* **The task**
Give back exactly the lines spanning from the one containing "before: jabłko (żółty) (1st from left)" to the final line of the records below, and no others.

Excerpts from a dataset
——

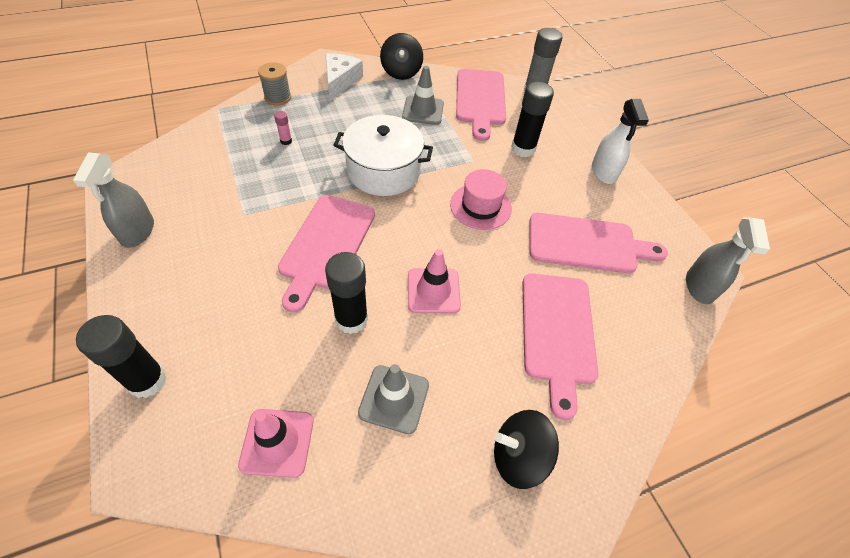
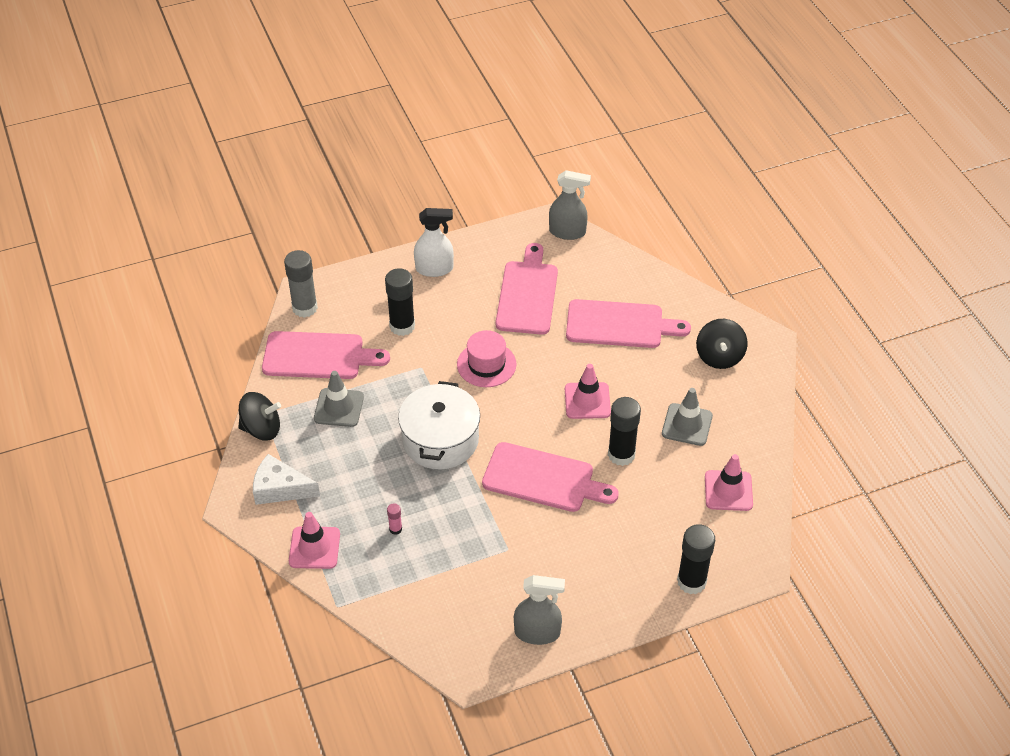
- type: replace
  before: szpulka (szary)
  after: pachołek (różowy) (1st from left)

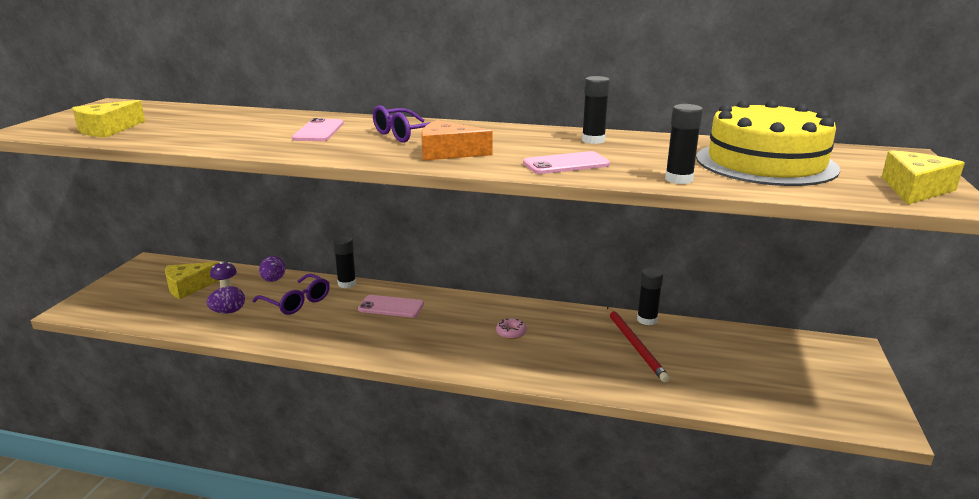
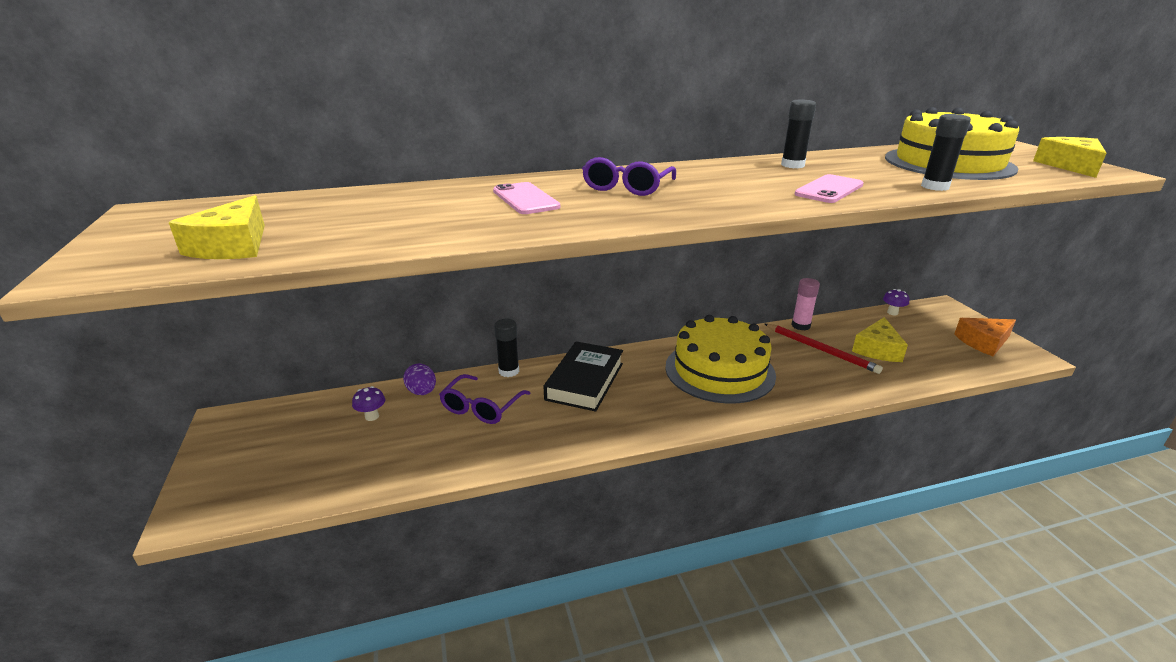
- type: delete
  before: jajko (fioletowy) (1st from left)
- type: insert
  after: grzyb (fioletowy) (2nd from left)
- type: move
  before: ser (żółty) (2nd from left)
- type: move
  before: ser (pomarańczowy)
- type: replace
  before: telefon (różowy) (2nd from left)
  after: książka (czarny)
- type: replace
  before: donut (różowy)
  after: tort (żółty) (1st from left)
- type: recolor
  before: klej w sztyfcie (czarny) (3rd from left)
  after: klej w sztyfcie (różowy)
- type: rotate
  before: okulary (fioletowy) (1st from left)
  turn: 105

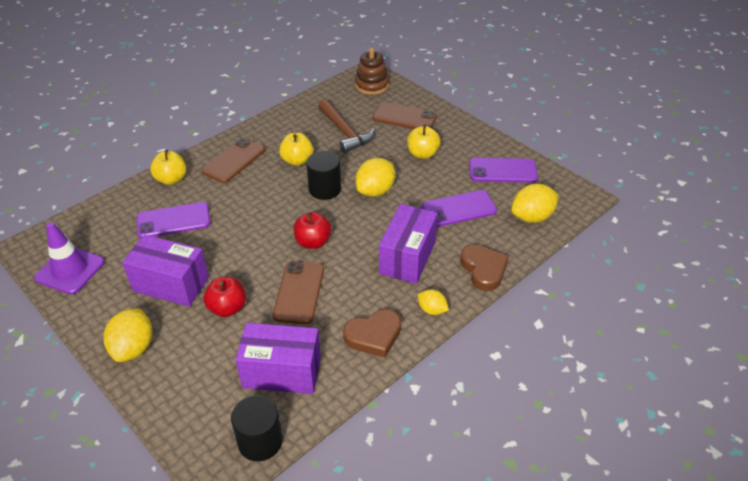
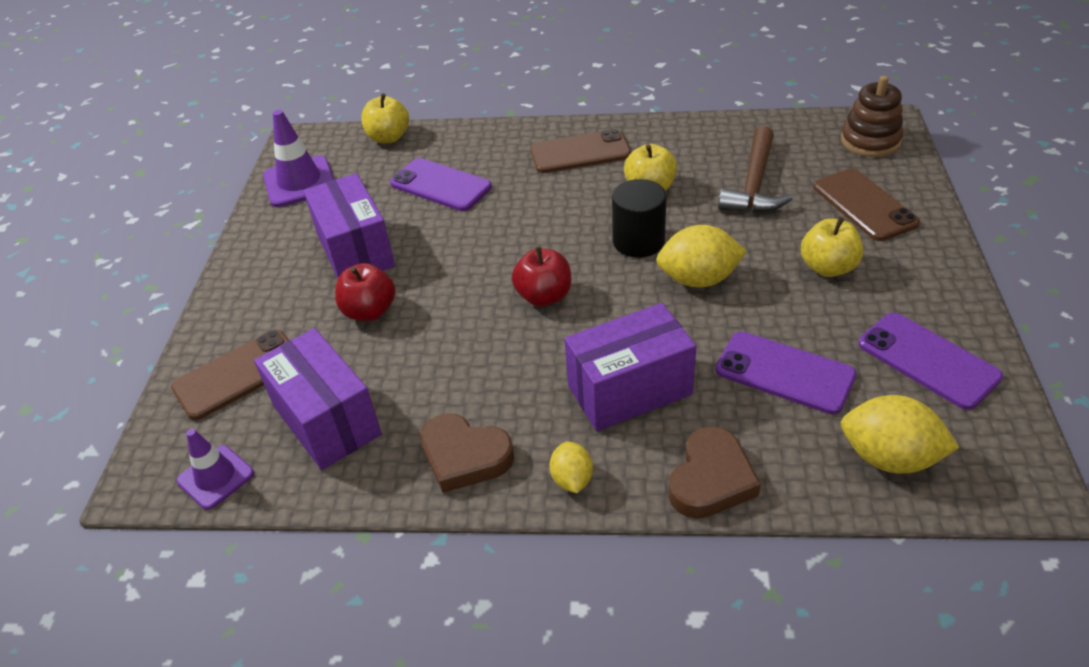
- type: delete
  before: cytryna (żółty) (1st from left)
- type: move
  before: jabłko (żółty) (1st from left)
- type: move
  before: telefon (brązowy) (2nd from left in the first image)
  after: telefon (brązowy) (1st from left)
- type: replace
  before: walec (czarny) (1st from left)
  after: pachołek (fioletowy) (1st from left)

——

* **Your solution**
  before: jabłko (żółty) (1st from left)
- type: move
  before: telefon (brązowy) (2nd from left in the first image)
  after: telefon (brązowy) (1st from left)
- type: replace
  before: walec (czarny) (1st from left)
  after: pachołek (fioletowy) (1st from left)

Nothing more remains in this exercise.